## Exercise directions
When the line containing "camera: 165 degrees left, 5 degrees down" appears in the entries below, begin printing there and stop after the line containing "(197, 290) = (400, 357): turquoise"; print each of those lines exactly and no other line.

## Data extract
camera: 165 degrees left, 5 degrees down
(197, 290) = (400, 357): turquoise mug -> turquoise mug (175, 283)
...
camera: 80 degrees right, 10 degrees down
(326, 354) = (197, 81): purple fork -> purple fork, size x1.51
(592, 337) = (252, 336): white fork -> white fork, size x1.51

## Solution for this task
camera: 165 degrees left, 5 degrees down
(197, 290) = (400, 357): turquoise mug -> turquoise mug (175, 283)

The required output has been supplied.